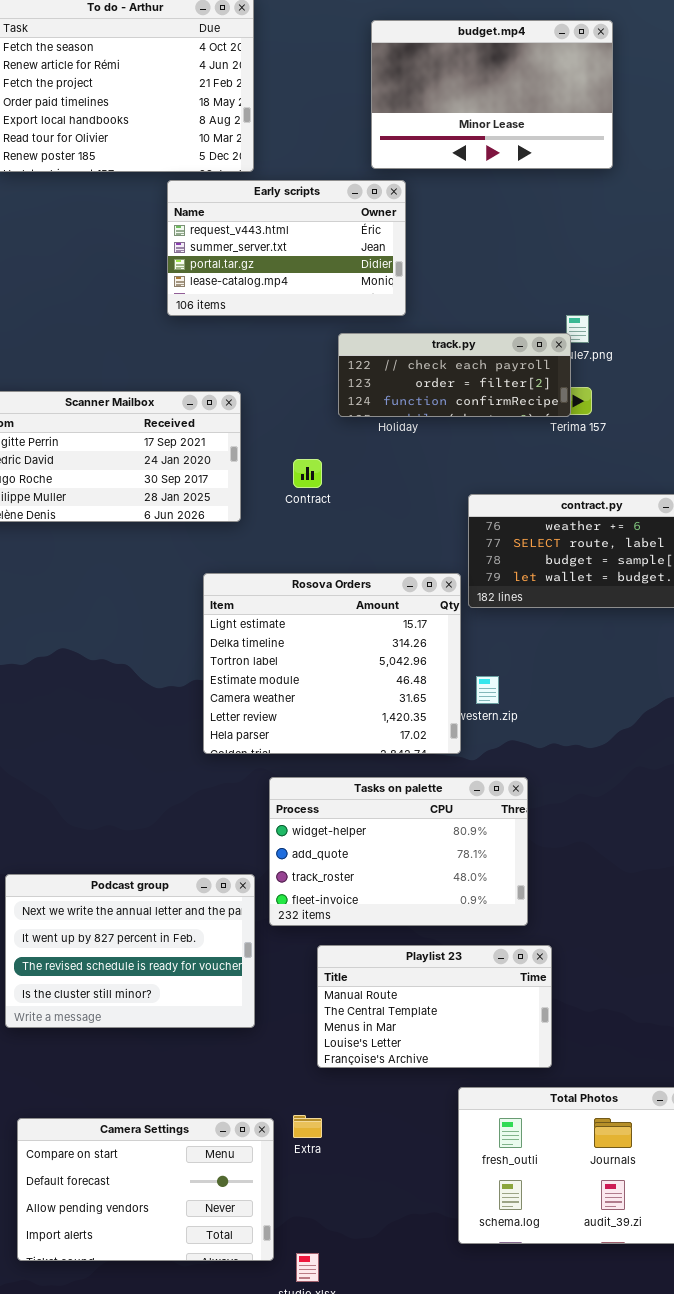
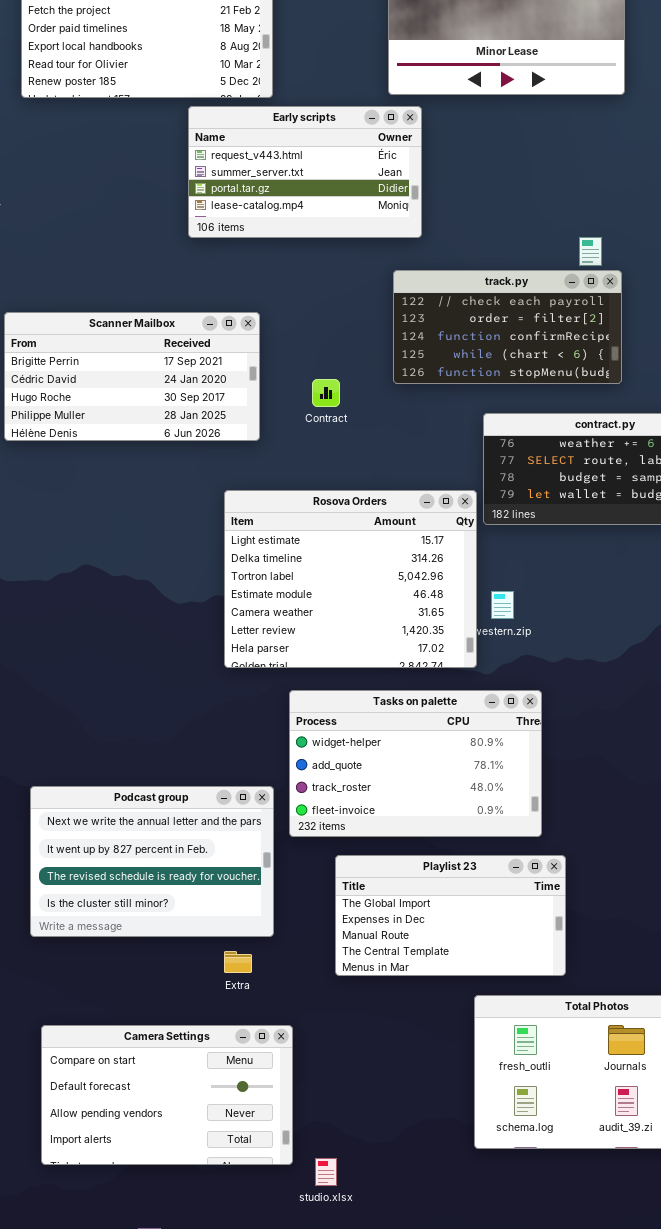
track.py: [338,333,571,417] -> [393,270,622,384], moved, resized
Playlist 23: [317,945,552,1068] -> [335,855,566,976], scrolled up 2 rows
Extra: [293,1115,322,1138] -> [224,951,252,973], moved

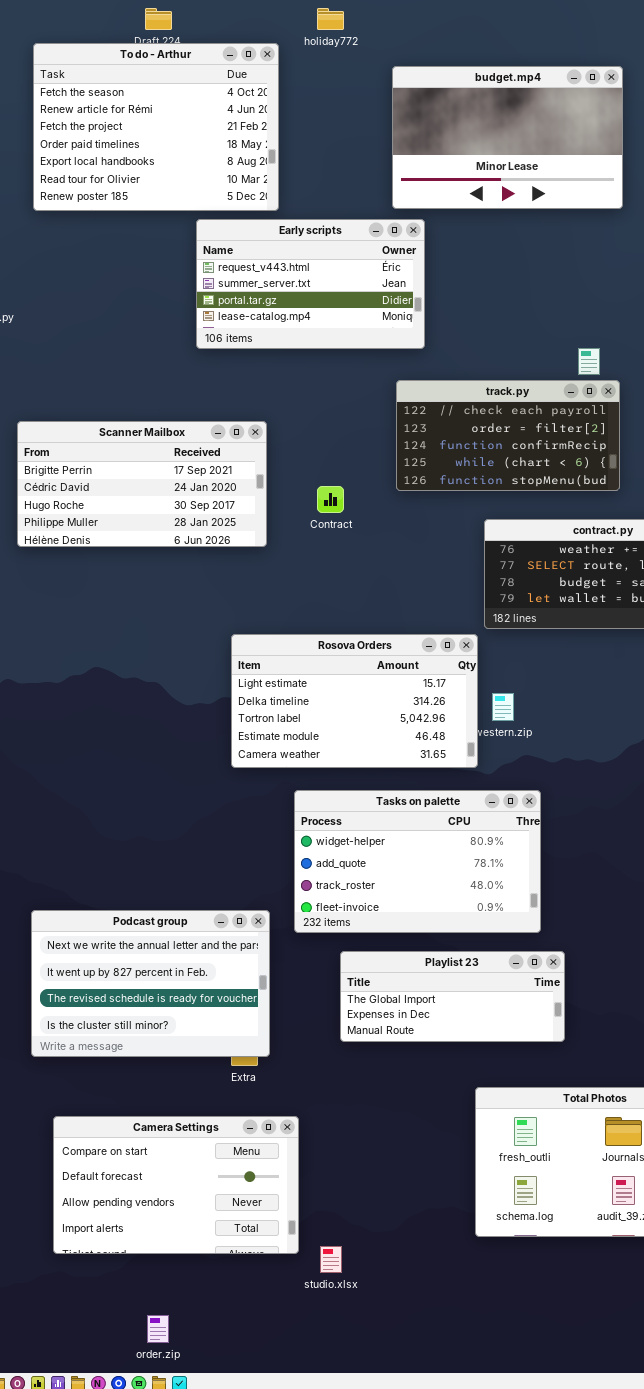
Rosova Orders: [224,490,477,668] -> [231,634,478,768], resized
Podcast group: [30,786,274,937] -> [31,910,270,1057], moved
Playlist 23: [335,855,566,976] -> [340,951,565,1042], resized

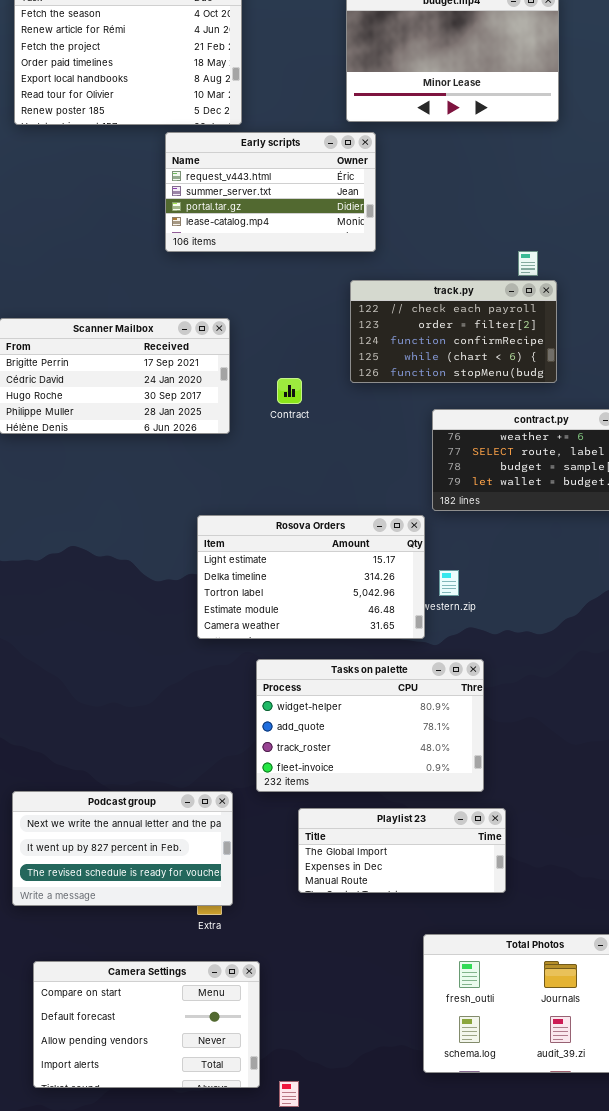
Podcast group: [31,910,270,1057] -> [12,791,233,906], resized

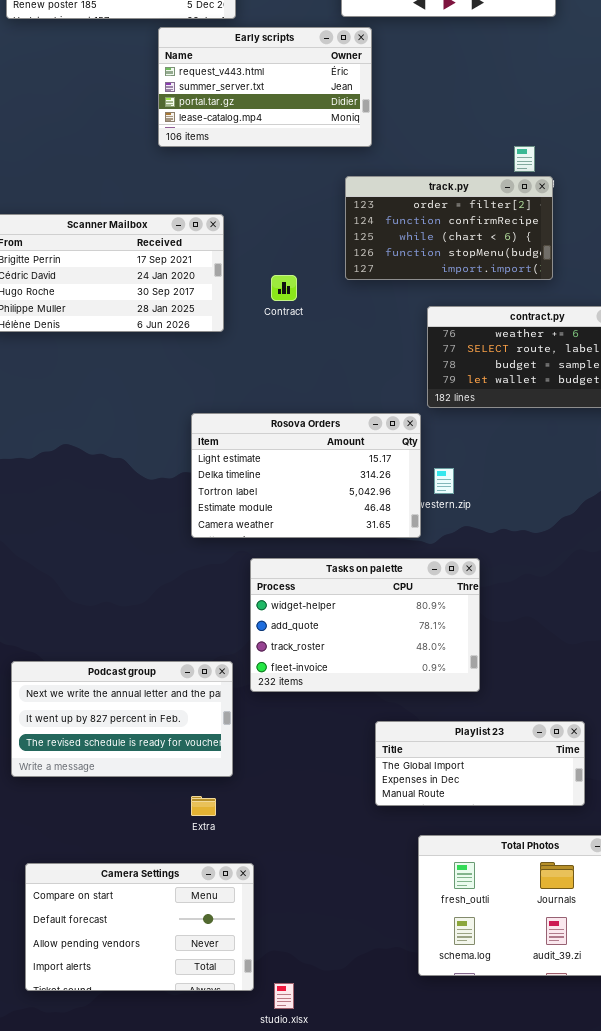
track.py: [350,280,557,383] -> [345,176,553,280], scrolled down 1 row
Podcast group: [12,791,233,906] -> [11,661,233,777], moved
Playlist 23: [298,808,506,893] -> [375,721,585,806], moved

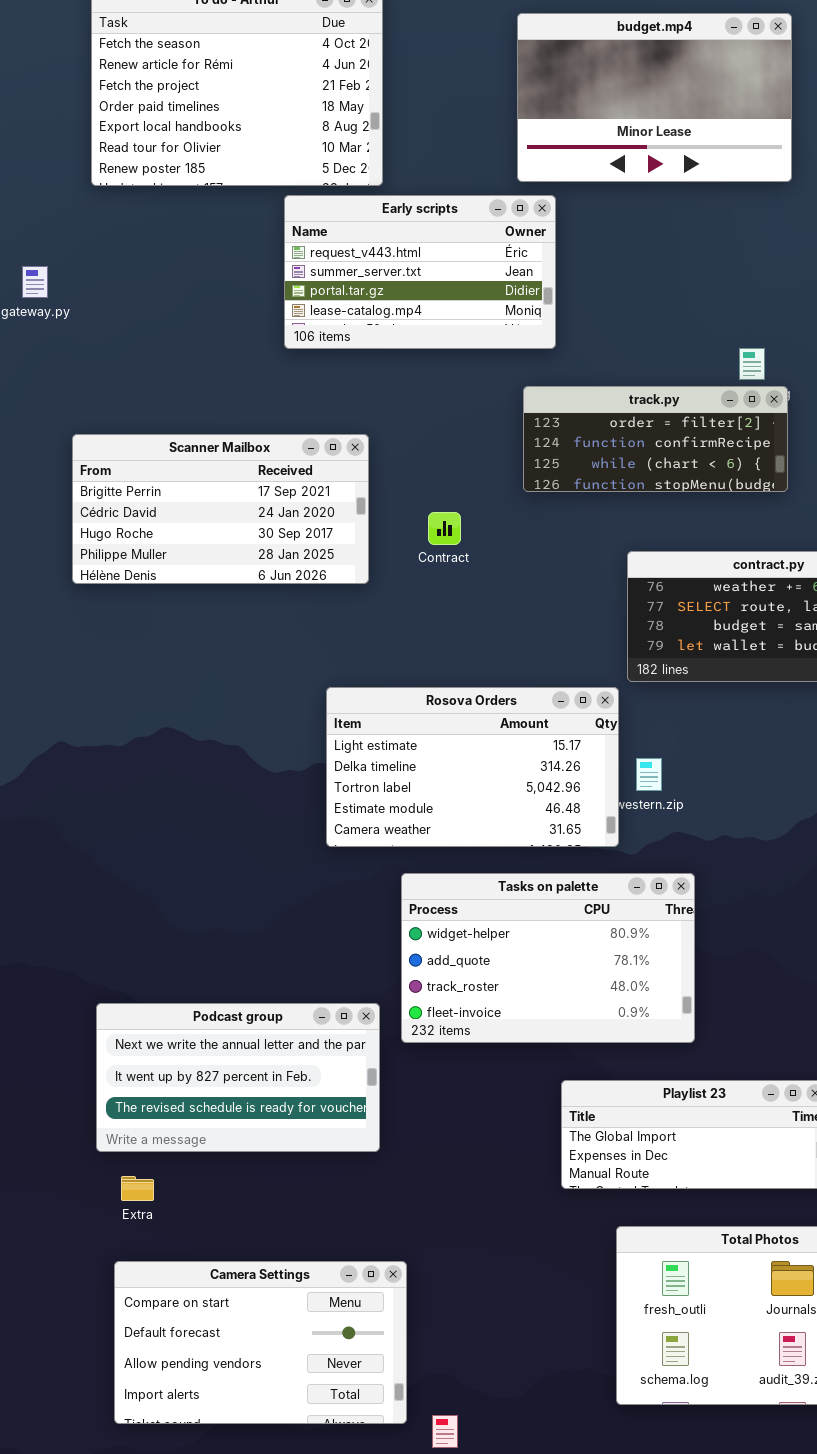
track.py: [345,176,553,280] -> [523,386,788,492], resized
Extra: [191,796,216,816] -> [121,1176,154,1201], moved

+---+

Task objective: Repeat the whole listing above word for word. Leave out the pictures.

Result:
track.py: [338,333,571,417] -> [393,270,622,384], moved, resized
Playlist 23: [317,945,552,1068] -> [335,855,566,976], scrolled up 2 rows
Extra: [293,1115,322,1138] -> [224,951,252,973], moved

Rosova Orders: [224,490,477,668] -> [231,634,478,768], resized
Podcast group: [30,786,274,937] -> [31,910,270,1057], moved
Playlist 23: [335,855,566,976] -> [340,951,565,1042], resized

Podcast group: [31,910,270,1057] -> [12,791,233,906], resized

track.py: [350,280,557,383] -> [345,176,553,280], scrolled down 1 row
Podcast group: [12,791,233,906] -> [11,661,233,777], moved
Playlist 23: [298,808,506,893] -> [375,721,585,806], moved

track.py: [345,176,553,280] -> [523,386,788,492], resized
Extra: [191,796,216,816] -> [121,1176,154,1201], moved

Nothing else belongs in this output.